WHAT NEEDS TO BE DONE -
Leave out the pictures. Return every record otherwise untouched.

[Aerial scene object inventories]

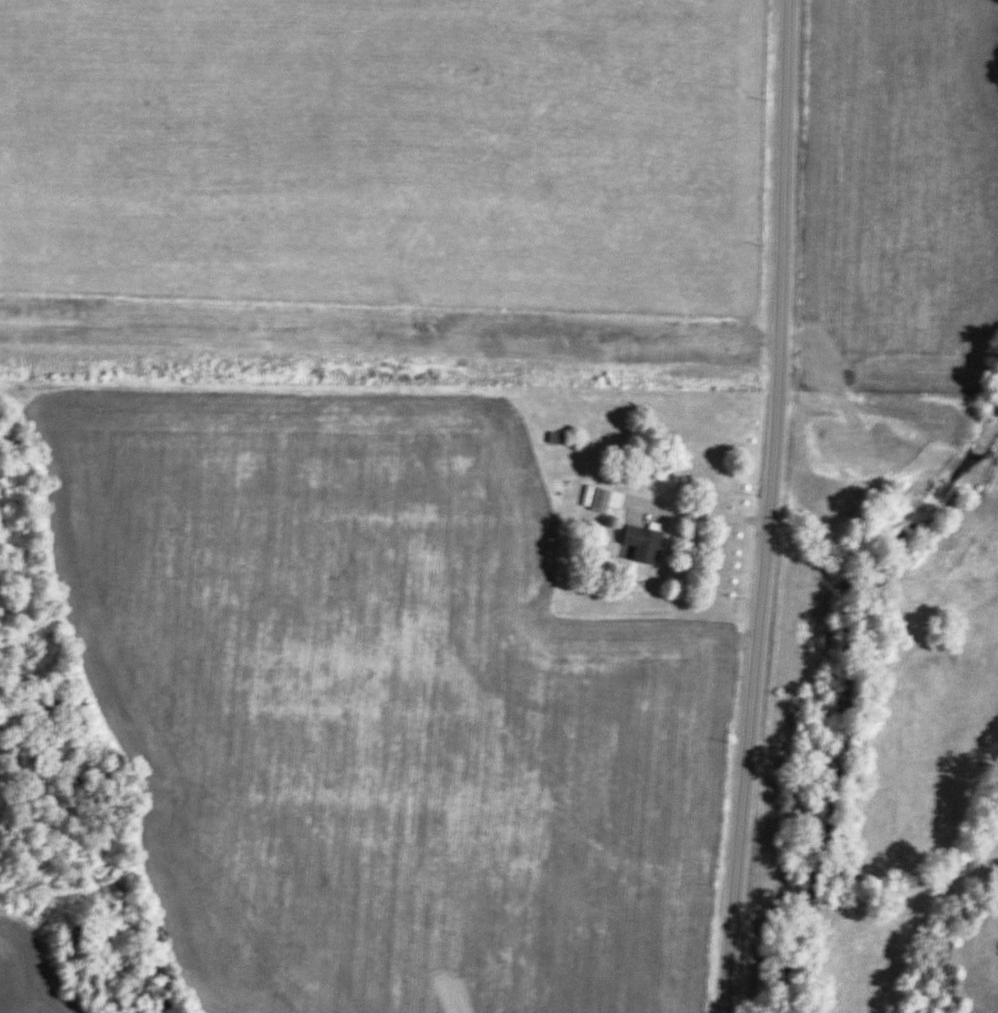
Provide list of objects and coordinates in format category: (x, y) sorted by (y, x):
building: (557, 438)
building: (599, 499)
road: (768, 507)
building: (641, 543)

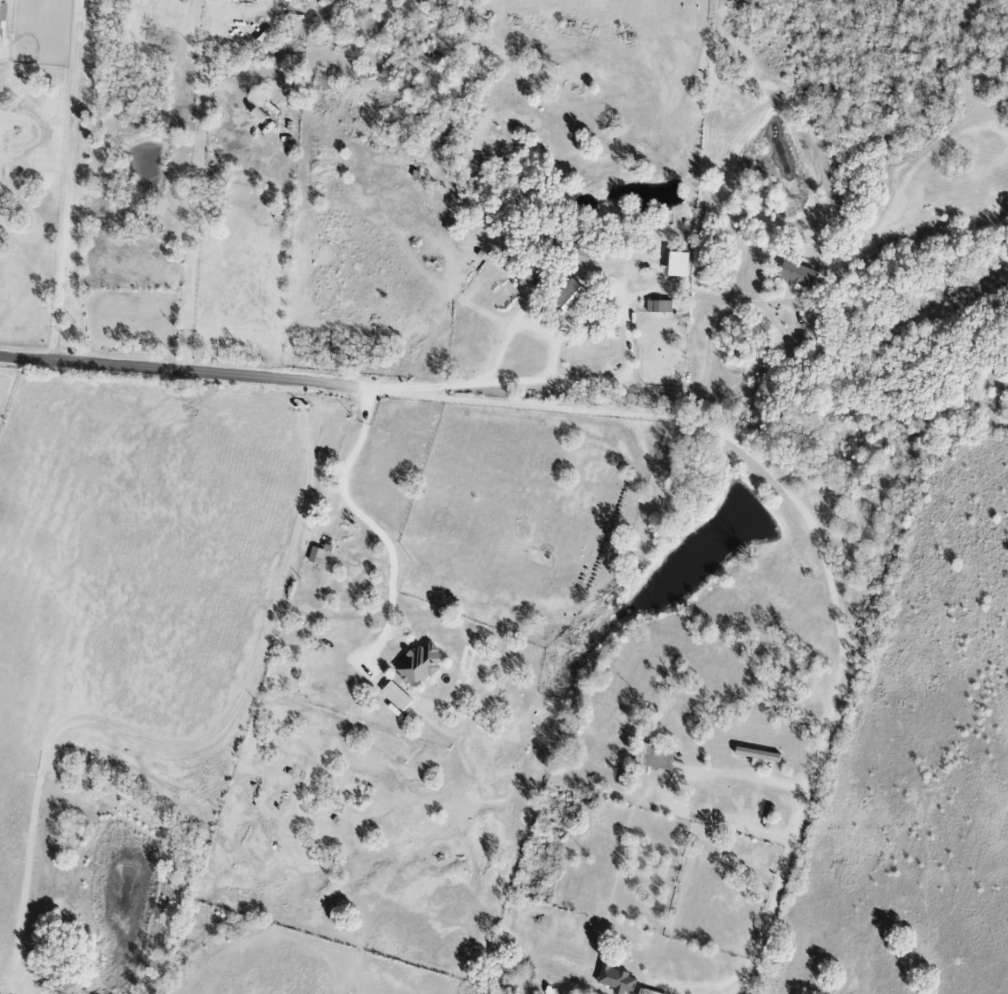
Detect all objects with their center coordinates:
building: (3, 15)
road: (64, 180)
road: (83, 182)
road: (193, 185)
building: (679, 264)
building: (800, 274)
building: (571, 296)
building: (660, 306)
road: (523, 323)
road: (175, 370)
road: (527, 380)
road: (370, 526)
road: (815, 539)
building: (323, 553)
building: (422, 664)
building: (397, 696)
road: (188, 746)
building: (655, 756)
building: (621, 981)

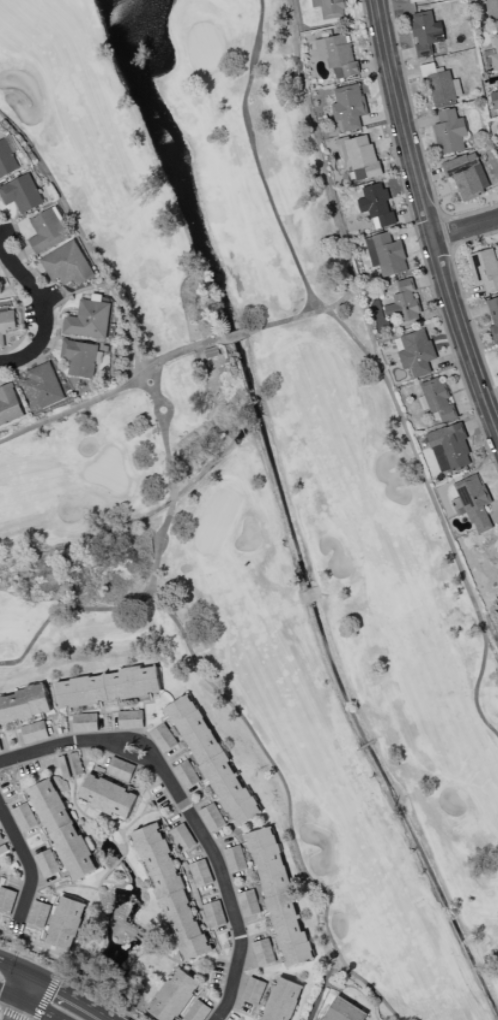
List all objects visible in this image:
building: (329, 8)
building: (492, 8)
building: (426, 32)
building: (496, 44)
building: (337, 54)
building: (497, 81)
building: (443, 86)
building: (494, 100)
building: (348, 106)
building: (450, 132)
building: (362, 157)
building: (6, 159)
building: (467, 175)
building: (21, 193)
building: (376, 205)
road: (429, 218)
road: (466, 229)
building: (46, 231)
building: (386, 254)
building: (67, 264)
building: (485, 269)
building: (404, 304)
road: (44, 309)
building: (493, 317)
building: (89, 319)
building: (6, 322)
building: (415, 352)
building: (79, 357)
building: (42, 386)
building: (436, 400)
building: (9, 404)
building: (449, 448)
park: (255, 473)
building: (472, 502)
building: (107, 687)
building: (23, 704)
building: (130, 719)
building: (85, 723)
building: (34, 732)
building: (163, 738)
building: (212, 760)
building: (70, 765)
building: (120, 769)
building: (186, 774)
building: (108, 796)
road: (190, 811)
building: (24, 817)
building: (212, 817)
building: (62, 829)
building: (182, 837)
building: (2, 844)
building: (235, 859)
road: (29, 861)
building: (47, 863)
building: (200, 873)
building: (170, 890)
building: (279, 898)
building: (6, 900)
building: (248, 903)
building: (38, 914)
building: (213, 914)
building: (65, 923)
building: (263, 952)
road: (16, 967)
road: (27, 987)
traffic signals: (60, 987)
building: (253, 991)
road: (11, 995)
road: (74, 995)
building: (174, 996)
building: (282, 1000)
road: (40, 1009)
road: (17, 1010)
building: (197, 1011)
building: (344, 1011)

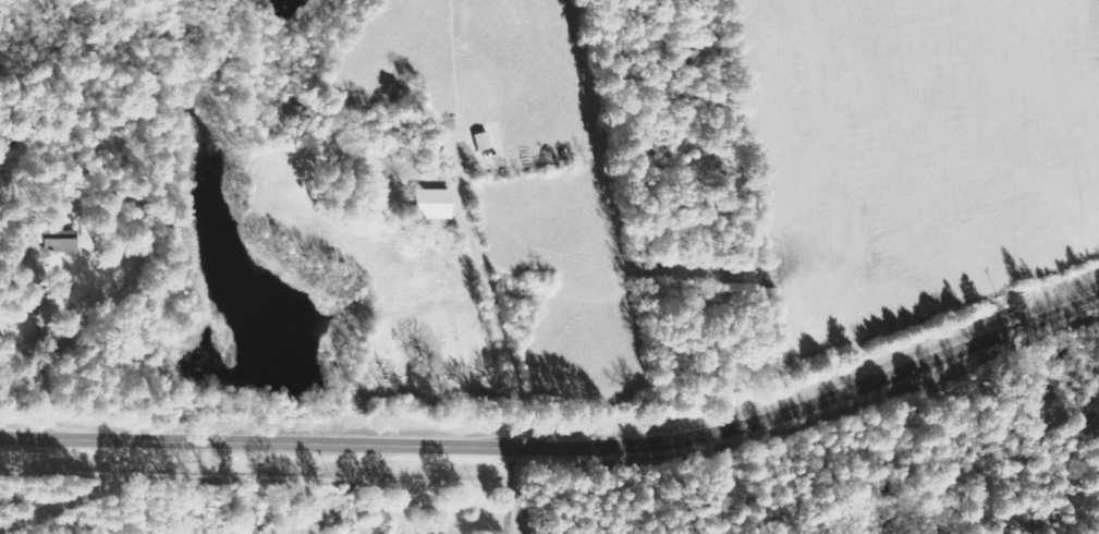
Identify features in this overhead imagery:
building: (388, 197)
building: (65, 239)
road: (493, 300)
road: (561, 445)
road: (510, 489)

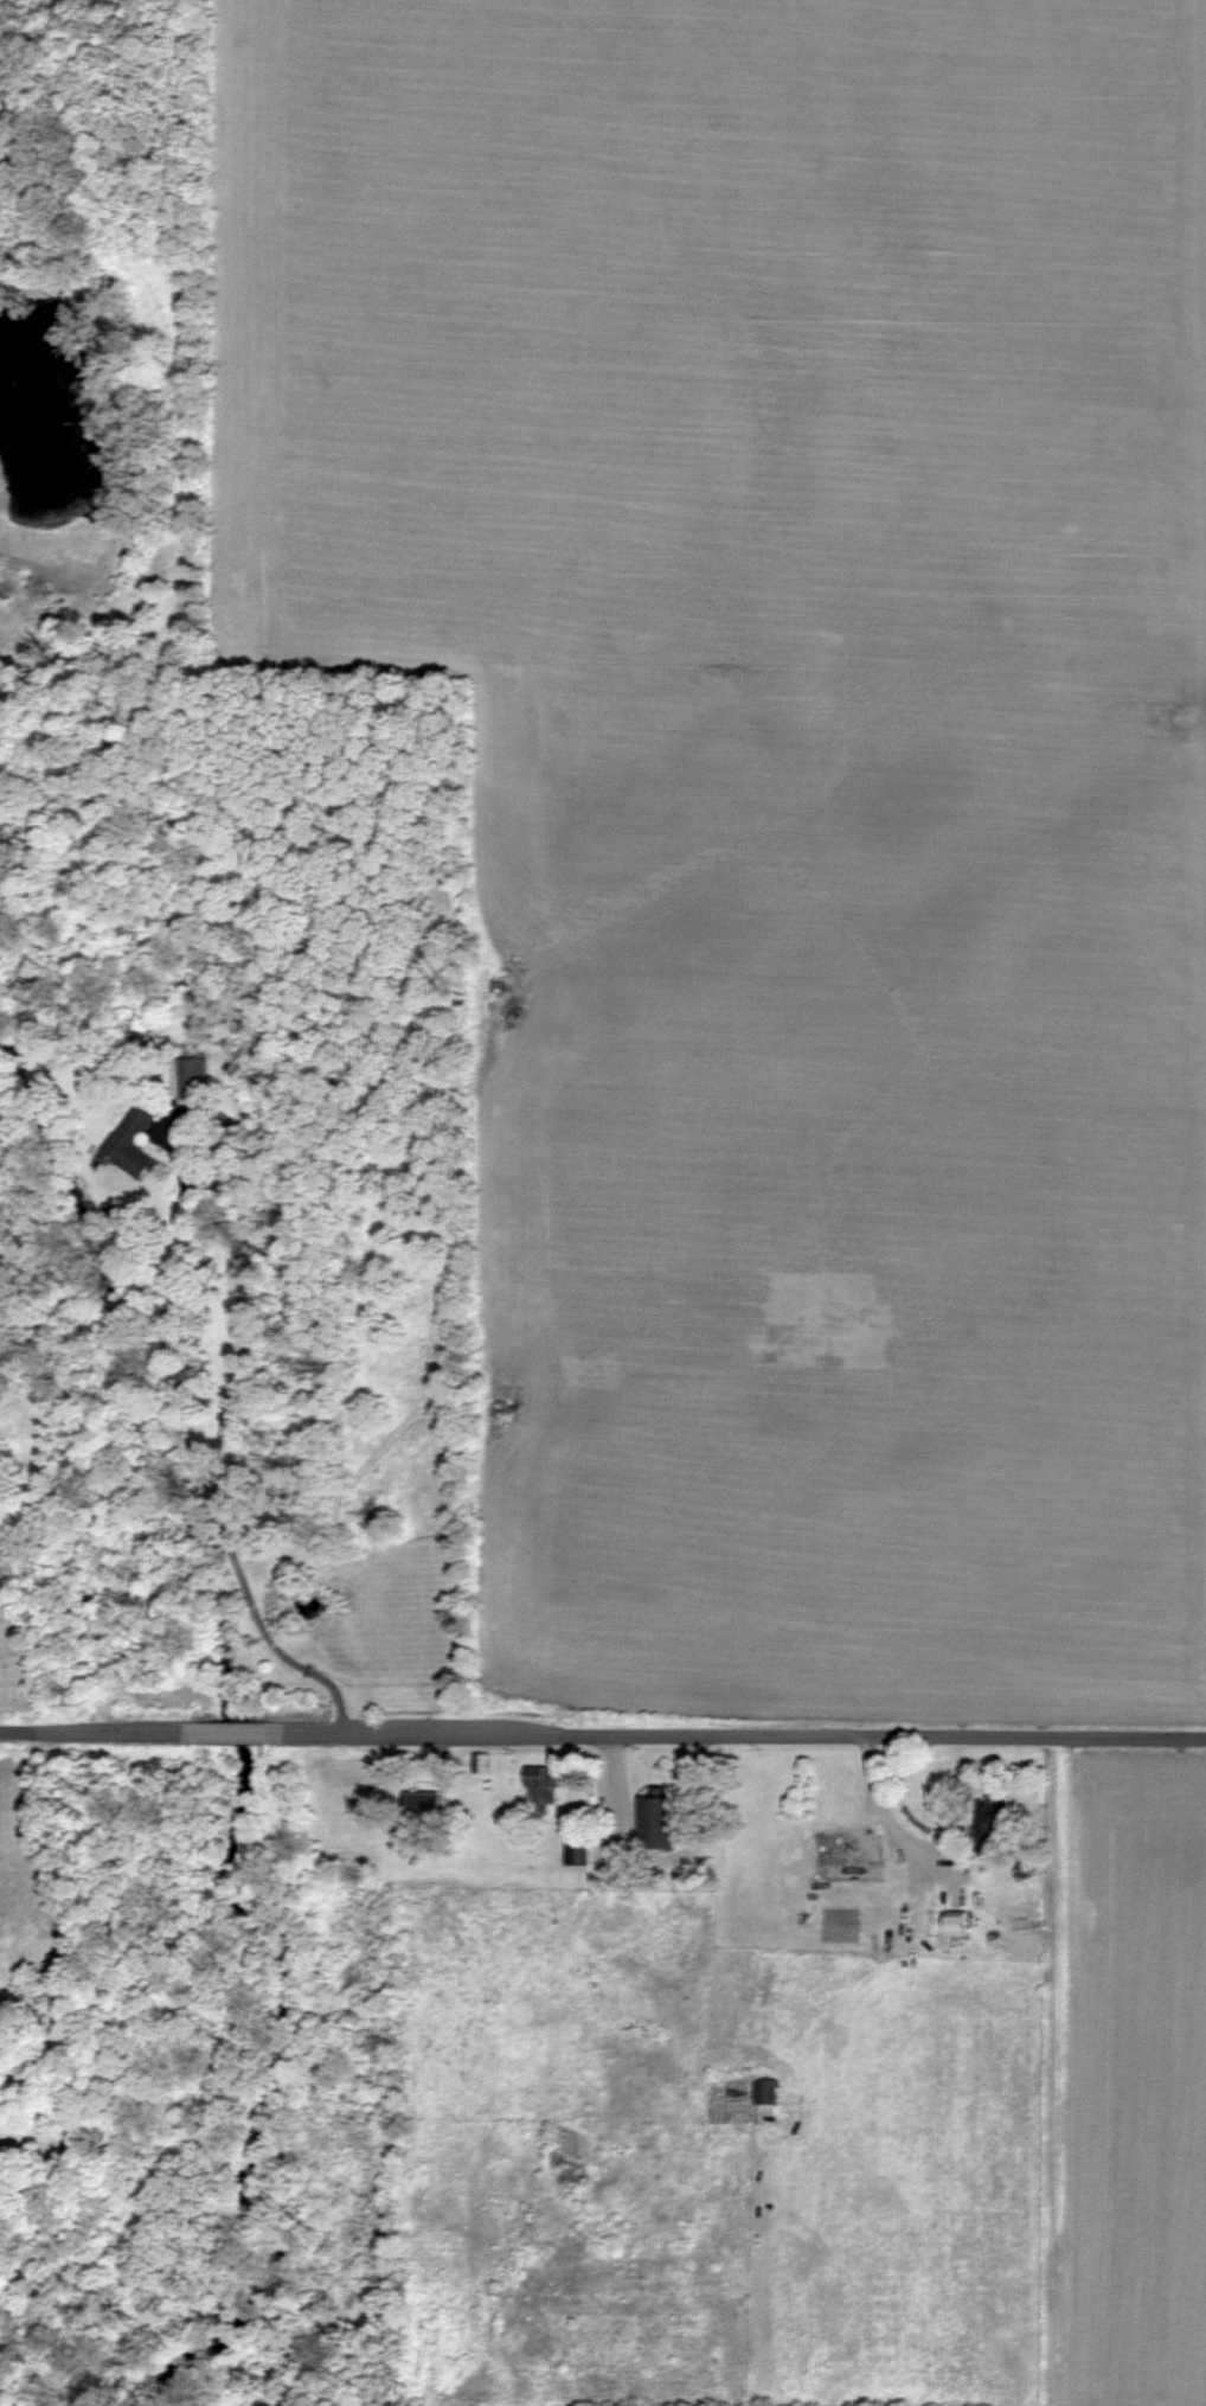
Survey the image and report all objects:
building: (192, 1010)
building: (131, 1143)
road: (219, 1440)
park: (20, 1625)
road: (746, 1724)
road: (91, 1729)
road: (234, 1729)
building: (483, 1762)
building: (552, 1778)
road: (627, 1789)
building: (427, 1803)
road: (904, 1813)
building: (667, 1814)
building: (994, 1824)
parking lot: (627, 1825)
building: (587, 1838)
building: (579, 1851)
building: (853, 1860)
building: (959, 1925)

OUTPUT -
Provide list of objects and coordinates in format category: (x, y) sorted by (y, x):
building: (557, 438)
building: (599, 499)
road: (768, 507)
building: (641, 543)

Detect all objects with their center coordinates:
building: (3, 15)
road: (64, 180)
road: (83, 182)
road: (193, 185)
building: (679, 264)
building: (800, 274)
building: (571, 296)
building: (660, 306)
road: (523, 323)
road: (175, 370)
road: (527, 380)
road: (370, 526)
road: (815, 539)
building: (323, 553)
building: (422, 664)
building: (397, 696)
road: (188, 746)
building: (655, 756)
building: (621, 981)

List all objects visible in this image:
building: (329, 8)
building: (492, 8)
building: (426, 32)
building: (496, 44)
building: (337, 54)
building: (497, 81)
building: (443, 86)
building: (494, 100)
building: (348, 106)
building: (450, 132)
building: (362, 157)
building: (6, 159)
building: (467, 175)
building: (21, 193)
building: (376, 205)
road: (429, 218)
road: (466, 229)
building: (46, 231)
building: (386, 254)
building: (67, 264)
building: (485, 269)
building: (404, 304)
road: (44, 309)
building: (493, 317)
building: (89, 319)
building: (6, 322)
building: (415, 352)
building: (79, 357)
building: (42, 386)
building: (436, 400)
building: (9, 404)
building: (449, 448)
park: (255, 473)
building: (472, 502)
building: (107, 687)
building: (23, 704)
building: (130, 719)
building: (85, 723)
building: (34, 732)
building: (163, 738)
building: (212, 760)
building: (70, 765)
building: (120, 769)
building: (186, 774)
building: (108, 796)
road: (190, 811)
building: (24, 817)
building: (212, 817)
building: (62, 829)
building: (182, 837)
building: (2, 844)
building: (235, 859)
road: (29, 861)
building: (47, 863)
building: (200, 873)
building: (170, 890)
building: (279, 898)
building: (6, 900)
building: (248, 903)
building: (38, 914)
building: (213, 914)
building: (65, 923)
building: (263, 952)
road: (16, 967)
road: (27, 987)
traffic signals: (60, 987)
building: (253, 991)
road: (11, 995)
road: (74, 995)
building: (174, 996)
building: (282, 1000)
road: (40, 1009)
road: (17, 1010)
building: (197, 1011)
building: (344, 1011)

Identify features in this overhead imagery:
building: (388, 197)
building: (65, 239)
road: (493, 300)
road: (561, 445)
road: (510, 489)

Survey the image and report all objects:
building: (192, 1010)
building: (131, 1143)
road: (219, 1440)
park: (20, 1625)
road: (746, 1724)
road: (91, 1729)
road: (234, 1729)
building: (483, 1762)
building: (552, 1778)
road: (627, 1789)
building: (427, 1803)
road: (904, 1813)
building: (667, 1814)
building: (994, 1824)
parking lot: (627, 1825)
building: (587, 1838)
building: (579, 1851)
building: (853, 1860)
building: (959, 1925)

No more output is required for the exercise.